TASK INPUT:
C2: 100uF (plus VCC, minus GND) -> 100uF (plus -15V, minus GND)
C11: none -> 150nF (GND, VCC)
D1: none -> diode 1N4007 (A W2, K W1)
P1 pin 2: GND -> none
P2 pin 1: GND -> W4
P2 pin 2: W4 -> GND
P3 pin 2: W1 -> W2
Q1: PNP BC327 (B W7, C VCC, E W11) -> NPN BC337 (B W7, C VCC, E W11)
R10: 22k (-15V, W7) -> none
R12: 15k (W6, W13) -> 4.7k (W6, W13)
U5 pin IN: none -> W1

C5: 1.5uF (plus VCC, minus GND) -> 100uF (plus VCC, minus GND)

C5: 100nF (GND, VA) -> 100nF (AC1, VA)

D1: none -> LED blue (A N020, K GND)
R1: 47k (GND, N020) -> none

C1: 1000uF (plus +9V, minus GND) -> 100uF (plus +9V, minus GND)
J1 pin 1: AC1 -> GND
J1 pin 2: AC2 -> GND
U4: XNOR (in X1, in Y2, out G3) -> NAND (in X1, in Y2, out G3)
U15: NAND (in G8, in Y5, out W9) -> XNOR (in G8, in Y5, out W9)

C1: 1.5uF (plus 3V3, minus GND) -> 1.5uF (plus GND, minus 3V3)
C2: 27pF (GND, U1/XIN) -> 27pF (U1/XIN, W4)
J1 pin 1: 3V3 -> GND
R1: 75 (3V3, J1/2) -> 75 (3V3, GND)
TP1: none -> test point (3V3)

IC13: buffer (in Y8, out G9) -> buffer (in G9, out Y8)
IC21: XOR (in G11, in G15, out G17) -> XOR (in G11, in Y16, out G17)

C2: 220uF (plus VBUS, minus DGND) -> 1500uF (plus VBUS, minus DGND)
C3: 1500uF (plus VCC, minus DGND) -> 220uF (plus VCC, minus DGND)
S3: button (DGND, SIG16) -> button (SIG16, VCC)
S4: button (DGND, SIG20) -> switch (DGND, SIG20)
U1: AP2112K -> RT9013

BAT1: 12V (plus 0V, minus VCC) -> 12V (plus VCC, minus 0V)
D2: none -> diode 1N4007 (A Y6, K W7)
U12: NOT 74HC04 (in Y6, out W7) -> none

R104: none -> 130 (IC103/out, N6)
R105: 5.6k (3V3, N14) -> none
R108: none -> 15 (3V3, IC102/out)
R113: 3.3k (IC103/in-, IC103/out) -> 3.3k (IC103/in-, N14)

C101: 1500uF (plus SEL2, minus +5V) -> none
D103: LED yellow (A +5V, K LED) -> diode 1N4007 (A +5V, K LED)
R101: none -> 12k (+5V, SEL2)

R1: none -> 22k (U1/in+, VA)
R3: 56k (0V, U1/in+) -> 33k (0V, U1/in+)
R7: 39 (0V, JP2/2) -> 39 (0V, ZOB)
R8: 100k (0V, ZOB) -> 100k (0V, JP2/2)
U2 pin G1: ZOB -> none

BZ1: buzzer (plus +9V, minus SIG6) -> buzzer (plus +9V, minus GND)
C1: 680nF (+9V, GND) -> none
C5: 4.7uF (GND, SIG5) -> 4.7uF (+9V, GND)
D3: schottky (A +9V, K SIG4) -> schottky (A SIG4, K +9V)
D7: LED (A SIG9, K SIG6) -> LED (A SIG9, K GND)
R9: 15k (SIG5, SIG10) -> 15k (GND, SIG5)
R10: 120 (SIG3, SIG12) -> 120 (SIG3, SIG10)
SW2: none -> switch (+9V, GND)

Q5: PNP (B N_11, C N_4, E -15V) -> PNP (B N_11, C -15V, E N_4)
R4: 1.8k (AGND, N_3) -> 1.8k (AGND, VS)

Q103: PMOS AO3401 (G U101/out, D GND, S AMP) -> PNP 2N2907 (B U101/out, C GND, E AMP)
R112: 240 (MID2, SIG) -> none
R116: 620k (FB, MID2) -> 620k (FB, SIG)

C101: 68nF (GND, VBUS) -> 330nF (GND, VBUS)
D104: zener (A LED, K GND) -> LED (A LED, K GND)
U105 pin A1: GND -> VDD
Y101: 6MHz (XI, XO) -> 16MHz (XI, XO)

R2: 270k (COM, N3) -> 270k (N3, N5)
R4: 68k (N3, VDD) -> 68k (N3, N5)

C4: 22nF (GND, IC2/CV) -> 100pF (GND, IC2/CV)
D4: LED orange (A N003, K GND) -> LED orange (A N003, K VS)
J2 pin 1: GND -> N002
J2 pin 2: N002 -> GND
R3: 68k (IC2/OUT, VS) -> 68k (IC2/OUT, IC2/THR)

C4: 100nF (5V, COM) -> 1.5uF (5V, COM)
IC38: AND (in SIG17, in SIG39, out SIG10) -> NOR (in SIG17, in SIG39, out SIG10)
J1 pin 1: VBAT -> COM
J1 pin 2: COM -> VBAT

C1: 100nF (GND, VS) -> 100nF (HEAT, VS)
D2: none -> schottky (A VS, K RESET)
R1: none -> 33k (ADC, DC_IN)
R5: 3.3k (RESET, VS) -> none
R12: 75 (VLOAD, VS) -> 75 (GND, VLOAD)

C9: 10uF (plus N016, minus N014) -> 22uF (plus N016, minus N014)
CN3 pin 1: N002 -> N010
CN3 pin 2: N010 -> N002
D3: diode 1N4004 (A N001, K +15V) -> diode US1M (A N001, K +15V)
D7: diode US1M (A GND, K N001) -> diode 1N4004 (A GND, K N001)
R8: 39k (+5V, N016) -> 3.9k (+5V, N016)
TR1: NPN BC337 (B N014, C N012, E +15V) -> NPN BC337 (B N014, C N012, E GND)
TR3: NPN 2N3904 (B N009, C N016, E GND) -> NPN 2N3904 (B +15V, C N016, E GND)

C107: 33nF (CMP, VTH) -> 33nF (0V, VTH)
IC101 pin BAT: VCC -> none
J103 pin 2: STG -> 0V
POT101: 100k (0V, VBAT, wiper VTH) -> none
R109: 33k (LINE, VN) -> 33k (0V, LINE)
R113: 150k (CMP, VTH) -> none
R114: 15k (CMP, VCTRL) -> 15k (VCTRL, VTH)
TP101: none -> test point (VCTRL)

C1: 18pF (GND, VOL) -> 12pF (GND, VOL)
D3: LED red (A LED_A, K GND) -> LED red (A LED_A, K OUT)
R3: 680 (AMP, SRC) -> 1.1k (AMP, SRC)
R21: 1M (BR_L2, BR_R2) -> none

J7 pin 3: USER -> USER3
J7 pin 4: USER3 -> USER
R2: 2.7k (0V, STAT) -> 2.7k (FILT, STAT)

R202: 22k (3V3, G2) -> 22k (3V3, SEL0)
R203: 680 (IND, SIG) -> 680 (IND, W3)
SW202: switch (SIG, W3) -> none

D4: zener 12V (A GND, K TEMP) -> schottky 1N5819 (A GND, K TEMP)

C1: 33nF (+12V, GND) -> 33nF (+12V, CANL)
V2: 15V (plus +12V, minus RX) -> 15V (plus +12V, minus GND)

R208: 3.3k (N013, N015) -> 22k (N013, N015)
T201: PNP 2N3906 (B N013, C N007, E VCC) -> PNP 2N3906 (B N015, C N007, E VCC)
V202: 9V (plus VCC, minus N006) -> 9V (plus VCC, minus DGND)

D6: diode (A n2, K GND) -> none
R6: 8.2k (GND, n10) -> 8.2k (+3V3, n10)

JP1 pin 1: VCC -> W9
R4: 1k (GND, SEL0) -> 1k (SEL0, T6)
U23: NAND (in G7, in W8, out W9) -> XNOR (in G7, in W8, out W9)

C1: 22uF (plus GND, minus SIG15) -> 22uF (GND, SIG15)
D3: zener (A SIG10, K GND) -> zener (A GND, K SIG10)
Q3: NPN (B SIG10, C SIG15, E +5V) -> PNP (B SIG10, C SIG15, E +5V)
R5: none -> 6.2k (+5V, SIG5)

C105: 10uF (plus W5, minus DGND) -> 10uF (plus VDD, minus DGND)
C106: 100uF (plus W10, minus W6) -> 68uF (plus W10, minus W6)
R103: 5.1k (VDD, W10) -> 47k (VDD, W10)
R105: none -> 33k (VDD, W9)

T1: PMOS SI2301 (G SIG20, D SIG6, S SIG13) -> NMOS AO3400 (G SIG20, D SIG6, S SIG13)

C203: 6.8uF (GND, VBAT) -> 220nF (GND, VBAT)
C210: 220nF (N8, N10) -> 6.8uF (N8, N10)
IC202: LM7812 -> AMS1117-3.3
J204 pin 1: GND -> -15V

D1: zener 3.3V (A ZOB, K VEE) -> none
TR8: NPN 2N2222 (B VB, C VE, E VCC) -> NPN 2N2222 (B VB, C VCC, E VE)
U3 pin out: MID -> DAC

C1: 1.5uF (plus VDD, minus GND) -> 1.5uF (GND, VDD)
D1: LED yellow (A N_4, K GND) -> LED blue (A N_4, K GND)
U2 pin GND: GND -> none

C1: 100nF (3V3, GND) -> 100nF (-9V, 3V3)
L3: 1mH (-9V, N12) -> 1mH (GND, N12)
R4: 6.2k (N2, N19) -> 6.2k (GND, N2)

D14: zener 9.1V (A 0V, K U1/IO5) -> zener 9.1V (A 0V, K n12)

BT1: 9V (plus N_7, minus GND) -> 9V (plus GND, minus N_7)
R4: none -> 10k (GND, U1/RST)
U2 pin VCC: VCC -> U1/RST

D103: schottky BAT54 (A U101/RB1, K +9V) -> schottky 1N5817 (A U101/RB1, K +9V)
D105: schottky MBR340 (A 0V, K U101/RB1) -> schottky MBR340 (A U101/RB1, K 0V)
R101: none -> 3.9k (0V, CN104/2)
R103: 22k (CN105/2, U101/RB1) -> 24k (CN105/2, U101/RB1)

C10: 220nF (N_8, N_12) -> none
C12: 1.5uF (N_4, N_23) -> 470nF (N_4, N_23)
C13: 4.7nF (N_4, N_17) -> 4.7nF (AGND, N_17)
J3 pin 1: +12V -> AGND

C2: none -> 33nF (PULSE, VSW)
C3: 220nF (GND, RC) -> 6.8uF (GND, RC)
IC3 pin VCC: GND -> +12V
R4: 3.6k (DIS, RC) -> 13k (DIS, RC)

WHAT THE TASK REQUIRES:
Copy the lines above exactly, beginning at the line that has "C1: 1.5uF (plus 3V3, minus" and stopping after the line that has "BAT1: 12V (plus", and omit the rest.

EXPECTED OUTPUT:
C1: 1.5uF (plus 3V3, minus GND) -> 1.5uF (plus GND, minus 3V3)
C2: 27pF (GND, U1/XIN) -> 27pF (U1/XIN, W4)
J1 pin 1: 3V3 -> GND
R1: 75 (3V3, J1/2) -> 75 (3V3, GND)
TP1: none -> test point (3V3)

IC13: buffer (in Y8, out G9) -> buffer (in G9, out Y8)
IC21: XOR (in G11, in G15, out G17) -> XOR (in G11, in Y16, out G17)

C2: 220uF (plus VBUS, minus DGND) -> 1500uF (plus VBUS, minus DGND)
C3: 1500uF (plus VCC, minus DGND) -> 220uF (plus VCC, minus DGND)
S3: button (DGND, SIG16) -> button (SIG16, VCC)
S4: button (DGND, SIG20) -> switch (DGND, SIG20)
U1: AP2112K -> RT9013

BAT1: 12V (plus 0V, minus VCC) -> 12V (plus VCC, minus 0V)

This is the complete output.